> _THE PROBLEM_: For this exercise, return all the data word for word, with images left out.

Content revision data:
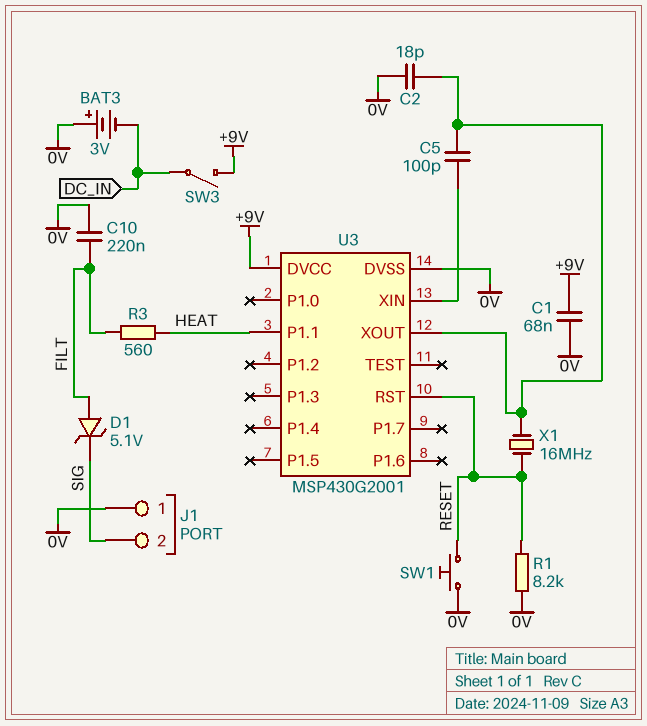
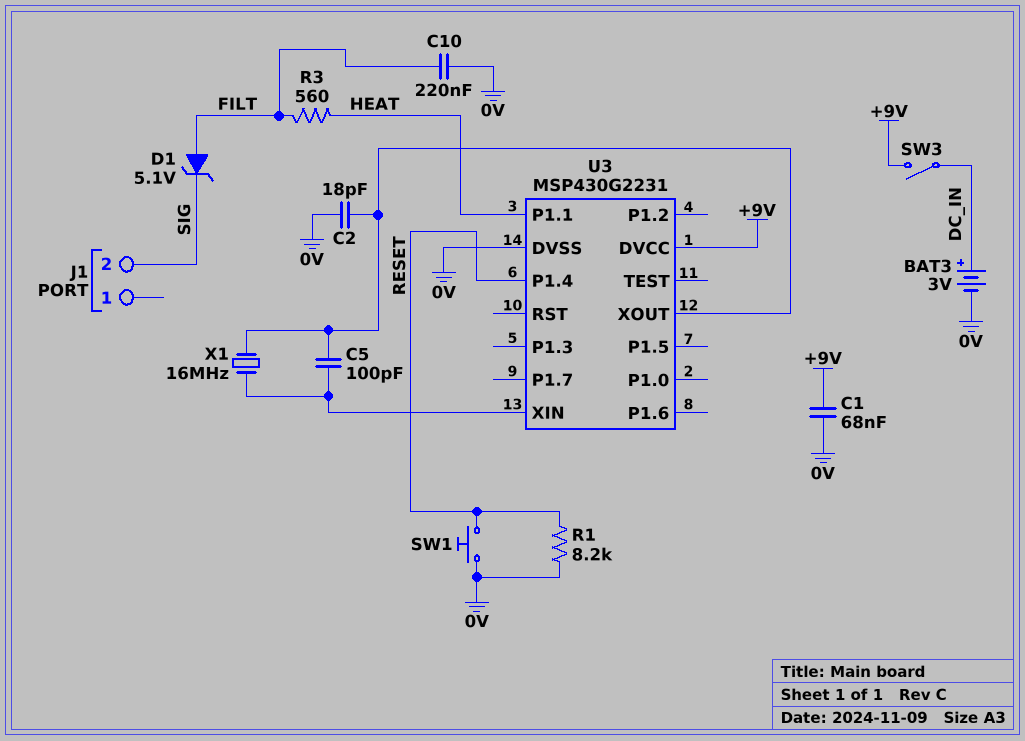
BAT3: 3V (plus 0V, minus DC_IN) -> 3V (plus DC_IN, minus 0V)
J1 pin 1: 0V -> none
U3: MSP430G2001 -> MSP430G2231
U3 pin P1.4: none -> RESET
U3 pin RST: RESET -> none
X1: 16MHz (RESET, U3/XOUT) -> 16MHz (U3/XIN, U3/XOUT)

> _SOLVED EXERCISE_:
BAT3: 3V (plus 0V, minus DC_IN) -> 3V (plus DC_IN, minus 0V)
J1 pin 1: 0V -> none
U3: MSP430G2001 -> MSP430G2231
U3 pin P1.4: none -> RESET
U3 pin RST: RESET -> none
X1: 16MHz (RESET, U3/XOUT) -> 16MHz (U3/XIN, U3/XOUT)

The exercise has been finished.